- WHAT YOU SHOULD DO
Give again, word for word, every line in the entries below from the line with "AUDIO3 pin RX: 6 -> TX" up to and including the line with "BUZZER2 pin IO: D2 -> D3", and no other line.

- INFORMATION PROVIDED
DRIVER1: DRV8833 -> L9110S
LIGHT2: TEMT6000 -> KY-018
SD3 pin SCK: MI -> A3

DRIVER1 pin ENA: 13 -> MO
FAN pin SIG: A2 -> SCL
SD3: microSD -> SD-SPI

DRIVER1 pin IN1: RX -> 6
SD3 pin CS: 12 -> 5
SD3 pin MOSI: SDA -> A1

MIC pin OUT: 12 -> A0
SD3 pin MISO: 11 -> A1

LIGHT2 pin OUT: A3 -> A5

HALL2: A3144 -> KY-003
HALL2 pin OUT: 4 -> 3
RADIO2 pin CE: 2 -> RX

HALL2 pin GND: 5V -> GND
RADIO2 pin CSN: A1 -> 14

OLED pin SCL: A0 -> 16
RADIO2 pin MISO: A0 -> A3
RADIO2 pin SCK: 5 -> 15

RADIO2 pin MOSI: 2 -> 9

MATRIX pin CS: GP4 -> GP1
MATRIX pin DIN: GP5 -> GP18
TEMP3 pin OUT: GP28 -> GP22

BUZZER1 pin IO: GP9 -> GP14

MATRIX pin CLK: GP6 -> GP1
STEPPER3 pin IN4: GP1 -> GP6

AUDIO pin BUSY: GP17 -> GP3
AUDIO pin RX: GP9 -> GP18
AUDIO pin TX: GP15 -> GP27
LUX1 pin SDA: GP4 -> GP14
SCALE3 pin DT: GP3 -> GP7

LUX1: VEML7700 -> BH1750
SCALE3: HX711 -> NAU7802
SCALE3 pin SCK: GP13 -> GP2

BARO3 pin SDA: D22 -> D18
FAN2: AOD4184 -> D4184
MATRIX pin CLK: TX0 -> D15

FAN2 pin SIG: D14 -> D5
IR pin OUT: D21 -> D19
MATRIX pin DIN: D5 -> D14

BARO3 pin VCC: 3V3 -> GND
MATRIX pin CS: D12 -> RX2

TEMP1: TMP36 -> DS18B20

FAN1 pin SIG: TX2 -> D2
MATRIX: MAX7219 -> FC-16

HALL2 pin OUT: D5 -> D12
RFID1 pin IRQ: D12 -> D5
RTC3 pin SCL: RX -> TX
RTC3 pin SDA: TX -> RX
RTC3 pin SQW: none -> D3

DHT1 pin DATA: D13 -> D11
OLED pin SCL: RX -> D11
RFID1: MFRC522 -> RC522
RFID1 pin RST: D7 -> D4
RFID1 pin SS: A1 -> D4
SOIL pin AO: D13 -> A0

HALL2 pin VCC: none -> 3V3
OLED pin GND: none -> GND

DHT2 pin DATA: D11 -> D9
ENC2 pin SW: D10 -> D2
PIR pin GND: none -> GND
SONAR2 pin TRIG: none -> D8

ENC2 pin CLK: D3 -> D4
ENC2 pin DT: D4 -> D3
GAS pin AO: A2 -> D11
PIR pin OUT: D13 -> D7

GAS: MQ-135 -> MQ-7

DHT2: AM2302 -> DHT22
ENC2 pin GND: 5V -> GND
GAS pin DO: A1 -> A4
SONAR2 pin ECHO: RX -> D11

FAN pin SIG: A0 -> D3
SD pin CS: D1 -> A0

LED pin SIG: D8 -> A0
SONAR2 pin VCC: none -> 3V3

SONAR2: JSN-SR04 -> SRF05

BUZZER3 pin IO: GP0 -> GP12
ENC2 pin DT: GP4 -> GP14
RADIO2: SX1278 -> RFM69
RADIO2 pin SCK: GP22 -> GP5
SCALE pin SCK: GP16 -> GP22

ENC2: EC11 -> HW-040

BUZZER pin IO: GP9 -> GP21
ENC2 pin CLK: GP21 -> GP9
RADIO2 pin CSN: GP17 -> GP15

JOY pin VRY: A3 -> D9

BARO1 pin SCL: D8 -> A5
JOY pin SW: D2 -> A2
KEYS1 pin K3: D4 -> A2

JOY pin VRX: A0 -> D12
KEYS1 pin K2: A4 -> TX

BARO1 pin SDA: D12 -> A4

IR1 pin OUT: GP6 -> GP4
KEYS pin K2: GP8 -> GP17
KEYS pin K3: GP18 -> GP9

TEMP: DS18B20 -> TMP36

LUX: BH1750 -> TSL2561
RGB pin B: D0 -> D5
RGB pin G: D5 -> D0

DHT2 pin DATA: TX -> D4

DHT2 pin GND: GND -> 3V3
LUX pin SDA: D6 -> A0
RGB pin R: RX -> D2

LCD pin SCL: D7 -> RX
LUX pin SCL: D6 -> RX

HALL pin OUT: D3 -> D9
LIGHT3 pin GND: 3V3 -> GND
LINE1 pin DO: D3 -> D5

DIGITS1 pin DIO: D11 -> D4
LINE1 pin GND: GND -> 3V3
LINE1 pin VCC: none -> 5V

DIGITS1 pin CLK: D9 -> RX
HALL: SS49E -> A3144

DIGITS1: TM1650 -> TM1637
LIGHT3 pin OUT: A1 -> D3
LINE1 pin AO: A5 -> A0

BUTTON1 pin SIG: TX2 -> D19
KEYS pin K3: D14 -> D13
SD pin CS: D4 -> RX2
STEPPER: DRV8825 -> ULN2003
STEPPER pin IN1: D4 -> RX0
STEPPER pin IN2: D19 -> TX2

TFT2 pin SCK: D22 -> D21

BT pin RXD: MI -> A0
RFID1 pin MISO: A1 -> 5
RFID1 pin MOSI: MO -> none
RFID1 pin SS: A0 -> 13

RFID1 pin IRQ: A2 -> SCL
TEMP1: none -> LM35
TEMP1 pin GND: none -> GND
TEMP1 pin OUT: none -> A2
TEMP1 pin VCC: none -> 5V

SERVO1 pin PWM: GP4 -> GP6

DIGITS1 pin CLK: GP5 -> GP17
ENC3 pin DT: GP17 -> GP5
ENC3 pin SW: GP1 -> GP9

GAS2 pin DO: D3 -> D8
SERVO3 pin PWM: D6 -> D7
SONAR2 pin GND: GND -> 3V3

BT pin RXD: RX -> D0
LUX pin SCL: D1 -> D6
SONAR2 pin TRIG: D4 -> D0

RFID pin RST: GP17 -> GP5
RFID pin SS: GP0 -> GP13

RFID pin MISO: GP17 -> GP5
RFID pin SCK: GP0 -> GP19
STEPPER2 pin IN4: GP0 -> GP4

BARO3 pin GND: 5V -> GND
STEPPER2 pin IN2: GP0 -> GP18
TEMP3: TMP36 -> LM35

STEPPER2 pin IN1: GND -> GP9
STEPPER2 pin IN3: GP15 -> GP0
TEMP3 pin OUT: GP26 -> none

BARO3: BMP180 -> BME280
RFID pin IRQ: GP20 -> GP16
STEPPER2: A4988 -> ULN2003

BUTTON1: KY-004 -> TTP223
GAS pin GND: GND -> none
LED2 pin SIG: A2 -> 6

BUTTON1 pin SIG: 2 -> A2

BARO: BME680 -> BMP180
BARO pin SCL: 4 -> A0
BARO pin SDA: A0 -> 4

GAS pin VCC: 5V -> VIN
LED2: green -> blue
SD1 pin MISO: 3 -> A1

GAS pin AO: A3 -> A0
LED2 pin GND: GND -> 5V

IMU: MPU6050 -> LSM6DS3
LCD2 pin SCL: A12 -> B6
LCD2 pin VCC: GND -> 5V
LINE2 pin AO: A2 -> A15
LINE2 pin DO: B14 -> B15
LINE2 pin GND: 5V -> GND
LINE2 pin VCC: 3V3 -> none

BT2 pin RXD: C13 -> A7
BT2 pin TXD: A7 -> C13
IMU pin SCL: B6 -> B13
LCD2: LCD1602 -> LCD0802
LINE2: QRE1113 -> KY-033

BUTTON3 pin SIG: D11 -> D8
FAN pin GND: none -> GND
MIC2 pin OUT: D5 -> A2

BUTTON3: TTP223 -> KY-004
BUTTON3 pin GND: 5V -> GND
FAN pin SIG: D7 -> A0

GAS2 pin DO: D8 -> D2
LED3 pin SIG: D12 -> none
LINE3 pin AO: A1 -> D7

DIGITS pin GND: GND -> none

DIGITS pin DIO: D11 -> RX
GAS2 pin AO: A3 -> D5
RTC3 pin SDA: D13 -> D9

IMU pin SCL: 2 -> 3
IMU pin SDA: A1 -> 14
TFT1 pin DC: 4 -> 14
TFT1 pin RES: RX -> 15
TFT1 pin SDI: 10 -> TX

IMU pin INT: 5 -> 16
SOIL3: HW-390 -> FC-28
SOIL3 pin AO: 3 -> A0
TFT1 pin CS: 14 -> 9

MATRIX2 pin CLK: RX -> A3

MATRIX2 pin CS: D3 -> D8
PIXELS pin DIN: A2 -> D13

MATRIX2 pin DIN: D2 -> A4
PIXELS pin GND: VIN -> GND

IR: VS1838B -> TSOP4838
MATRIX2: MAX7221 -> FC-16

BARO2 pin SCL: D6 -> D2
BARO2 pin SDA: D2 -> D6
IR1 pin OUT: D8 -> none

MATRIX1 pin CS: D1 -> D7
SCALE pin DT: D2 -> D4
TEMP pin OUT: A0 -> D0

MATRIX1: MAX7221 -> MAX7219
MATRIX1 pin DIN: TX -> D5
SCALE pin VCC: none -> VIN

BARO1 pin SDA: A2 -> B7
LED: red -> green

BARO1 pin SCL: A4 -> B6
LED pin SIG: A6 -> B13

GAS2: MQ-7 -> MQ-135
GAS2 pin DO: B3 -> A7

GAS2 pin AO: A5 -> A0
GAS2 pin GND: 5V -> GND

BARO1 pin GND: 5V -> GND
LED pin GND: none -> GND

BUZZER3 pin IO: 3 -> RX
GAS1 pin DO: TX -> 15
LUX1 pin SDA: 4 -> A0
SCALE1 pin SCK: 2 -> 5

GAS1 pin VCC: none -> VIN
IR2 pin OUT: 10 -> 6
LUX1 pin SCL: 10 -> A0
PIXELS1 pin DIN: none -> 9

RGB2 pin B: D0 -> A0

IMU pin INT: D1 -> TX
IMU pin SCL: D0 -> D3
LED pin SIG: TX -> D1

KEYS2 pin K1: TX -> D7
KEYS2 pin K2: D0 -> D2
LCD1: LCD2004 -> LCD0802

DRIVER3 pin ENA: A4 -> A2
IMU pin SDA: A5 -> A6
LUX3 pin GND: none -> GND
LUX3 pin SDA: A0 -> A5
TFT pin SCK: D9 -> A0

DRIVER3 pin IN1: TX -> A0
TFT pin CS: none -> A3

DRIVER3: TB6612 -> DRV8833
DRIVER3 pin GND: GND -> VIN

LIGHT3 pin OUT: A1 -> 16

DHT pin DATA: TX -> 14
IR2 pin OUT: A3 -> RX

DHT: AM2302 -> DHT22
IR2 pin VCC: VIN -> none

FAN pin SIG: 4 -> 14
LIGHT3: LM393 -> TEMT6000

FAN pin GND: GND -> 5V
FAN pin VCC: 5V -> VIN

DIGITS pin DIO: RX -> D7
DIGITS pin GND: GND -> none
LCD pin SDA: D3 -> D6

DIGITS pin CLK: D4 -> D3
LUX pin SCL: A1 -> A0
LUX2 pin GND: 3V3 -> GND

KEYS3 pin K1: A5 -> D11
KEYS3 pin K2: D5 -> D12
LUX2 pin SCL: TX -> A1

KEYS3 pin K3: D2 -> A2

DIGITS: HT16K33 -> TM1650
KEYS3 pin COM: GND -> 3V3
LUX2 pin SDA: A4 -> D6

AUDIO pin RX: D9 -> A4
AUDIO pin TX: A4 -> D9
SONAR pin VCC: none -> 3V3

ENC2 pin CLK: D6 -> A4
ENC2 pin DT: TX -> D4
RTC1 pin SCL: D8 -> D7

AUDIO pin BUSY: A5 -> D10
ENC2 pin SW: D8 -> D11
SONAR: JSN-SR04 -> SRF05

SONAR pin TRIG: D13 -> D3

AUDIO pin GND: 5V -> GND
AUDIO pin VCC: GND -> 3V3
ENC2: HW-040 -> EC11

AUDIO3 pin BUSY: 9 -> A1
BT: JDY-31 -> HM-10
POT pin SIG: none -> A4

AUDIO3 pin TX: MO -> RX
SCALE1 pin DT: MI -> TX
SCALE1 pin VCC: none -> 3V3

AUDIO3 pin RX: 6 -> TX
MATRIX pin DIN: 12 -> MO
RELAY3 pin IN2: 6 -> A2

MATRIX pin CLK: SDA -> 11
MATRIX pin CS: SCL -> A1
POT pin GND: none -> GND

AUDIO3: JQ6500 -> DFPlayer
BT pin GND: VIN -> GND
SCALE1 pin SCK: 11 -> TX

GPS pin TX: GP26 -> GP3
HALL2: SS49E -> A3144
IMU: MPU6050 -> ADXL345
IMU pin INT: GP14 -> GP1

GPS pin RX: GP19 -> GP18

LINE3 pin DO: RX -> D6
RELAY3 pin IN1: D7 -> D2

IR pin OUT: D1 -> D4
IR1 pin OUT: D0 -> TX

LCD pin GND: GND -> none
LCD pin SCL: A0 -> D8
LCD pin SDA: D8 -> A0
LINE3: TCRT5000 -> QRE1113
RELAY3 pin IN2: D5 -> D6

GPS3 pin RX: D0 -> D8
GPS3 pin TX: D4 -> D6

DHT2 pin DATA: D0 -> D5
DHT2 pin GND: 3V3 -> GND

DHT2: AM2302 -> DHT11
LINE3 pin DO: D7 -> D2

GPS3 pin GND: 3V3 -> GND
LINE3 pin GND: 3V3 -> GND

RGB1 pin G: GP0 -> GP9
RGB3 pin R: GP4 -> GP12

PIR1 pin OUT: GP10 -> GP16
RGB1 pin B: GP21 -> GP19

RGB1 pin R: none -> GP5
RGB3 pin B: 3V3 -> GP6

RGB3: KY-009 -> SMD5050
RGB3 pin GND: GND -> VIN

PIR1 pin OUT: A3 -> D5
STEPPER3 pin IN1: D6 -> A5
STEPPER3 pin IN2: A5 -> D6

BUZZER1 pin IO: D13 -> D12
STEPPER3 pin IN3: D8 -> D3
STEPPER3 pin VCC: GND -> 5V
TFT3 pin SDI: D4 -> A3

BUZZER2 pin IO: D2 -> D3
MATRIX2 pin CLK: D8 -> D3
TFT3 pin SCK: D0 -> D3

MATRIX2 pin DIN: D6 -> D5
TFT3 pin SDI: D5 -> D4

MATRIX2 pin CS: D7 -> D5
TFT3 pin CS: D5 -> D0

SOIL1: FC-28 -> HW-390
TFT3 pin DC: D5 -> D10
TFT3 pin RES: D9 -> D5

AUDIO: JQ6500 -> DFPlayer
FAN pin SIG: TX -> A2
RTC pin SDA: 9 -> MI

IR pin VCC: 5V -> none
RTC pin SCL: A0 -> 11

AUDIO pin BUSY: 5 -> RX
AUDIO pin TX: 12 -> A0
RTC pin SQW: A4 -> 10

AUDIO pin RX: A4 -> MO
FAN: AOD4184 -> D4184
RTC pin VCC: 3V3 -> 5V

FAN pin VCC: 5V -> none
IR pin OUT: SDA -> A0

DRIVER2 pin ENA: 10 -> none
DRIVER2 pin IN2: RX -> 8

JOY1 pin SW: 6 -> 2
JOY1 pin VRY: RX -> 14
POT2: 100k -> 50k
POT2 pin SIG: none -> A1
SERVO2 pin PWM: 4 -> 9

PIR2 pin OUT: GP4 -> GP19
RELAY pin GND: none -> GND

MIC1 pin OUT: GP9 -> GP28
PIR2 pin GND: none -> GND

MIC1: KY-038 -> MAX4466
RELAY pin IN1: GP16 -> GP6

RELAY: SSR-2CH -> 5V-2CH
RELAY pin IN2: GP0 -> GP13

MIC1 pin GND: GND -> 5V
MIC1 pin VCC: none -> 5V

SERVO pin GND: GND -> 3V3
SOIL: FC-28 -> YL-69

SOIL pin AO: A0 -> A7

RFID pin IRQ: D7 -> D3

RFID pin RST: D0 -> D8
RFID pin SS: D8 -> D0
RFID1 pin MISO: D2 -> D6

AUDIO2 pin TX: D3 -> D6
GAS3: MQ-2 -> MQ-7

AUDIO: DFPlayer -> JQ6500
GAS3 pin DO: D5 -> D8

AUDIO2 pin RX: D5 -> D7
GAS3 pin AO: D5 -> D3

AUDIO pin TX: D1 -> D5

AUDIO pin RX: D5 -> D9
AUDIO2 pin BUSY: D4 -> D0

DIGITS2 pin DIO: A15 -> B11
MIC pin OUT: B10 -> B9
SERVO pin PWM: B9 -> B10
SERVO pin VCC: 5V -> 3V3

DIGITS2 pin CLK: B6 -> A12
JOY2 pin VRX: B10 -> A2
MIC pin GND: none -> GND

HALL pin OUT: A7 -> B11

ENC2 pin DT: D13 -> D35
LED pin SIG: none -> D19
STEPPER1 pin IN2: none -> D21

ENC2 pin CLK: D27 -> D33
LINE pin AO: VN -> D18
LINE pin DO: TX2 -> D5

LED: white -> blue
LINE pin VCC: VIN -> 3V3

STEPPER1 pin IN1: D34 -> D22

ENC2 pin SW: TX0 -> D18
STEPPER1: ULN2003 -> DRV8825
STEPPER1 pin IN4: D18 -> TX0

- ANSWER BOX
AUDIO3 pin RX: 6 -> TX
MATRIX pin DIN: 12 -> MO
RELAY3 pin IN2: 6 -> A2

MATRIX pin CLK: SDA -> 11
MATRIX pin CS: SCL -> A1
POT pin GND: none -> GND

AUDIO3: JQ6500 -> DFPlayer
BT pin GND: VIN -> GND
SCALE1 pin SCK: 11 -> TX

GPS pin TX: GP26 -> GP3
HALL2: SS49E -> A3144
IMU: MPU6050 -> ADXL345
IMU pin INT: GP14 -> GP1

GPS pin RX: GP19 -> GP18

LINE3 pin DO: RX -> D6
RELAY3 pin IN1: D7 -> D2

IR pin OUT: D1 -> D4
IR1 pin OUT: D0 -> TX

LCD pin GND: GND -> none
LCD pin SCL: A0 -> D8
LCD pin SDA: D8 -> A0
LINE3: TCRT5000 -> QRE1113
RELAY3 pin IN2: D5 -> D6

GPS3 pin RX: D0 -> D8
GPS3 pin TX: D4 -> D6

DHT2 pin DATA: D0 -> D5
DHT2 pin GND: 3V3 -> GND

DHT2: AM2302 -> DHT11
LINE3 pin DO: D7 -> D2

GPS3 pin GND: 3V3 -> GND
LINE3 pin GND: 3V3 -> GND

RGB1 pin G: GP0 -> GP9
RGB3 pin R: GP4 -> GP12

PIR1 pin OUT: GP10 -> GP16
RGB1 pin B: GP21 -> GP19

RGB1 pin R: none -> GP5
RGB3 pin B: 3V3 -> GP6

RGB3: KY-009 -> SMD5050
RGB3 pin GND: GND -> VIN

PIR1 pin OUT: A3 -> D5
STEPPER3 pin IN1: D6 -> A5
STEPPER3 pin IN2: A5 -> D6

BUZZER1 pin IO: D13 -> D12
STEPPER3 pin IN3: D8 -> D3
STEPPER3 pin VCC: GND -> 5V
TFT3 pin SDI: D4 -> A3

BUZZER2 pin IO: D2 -> D3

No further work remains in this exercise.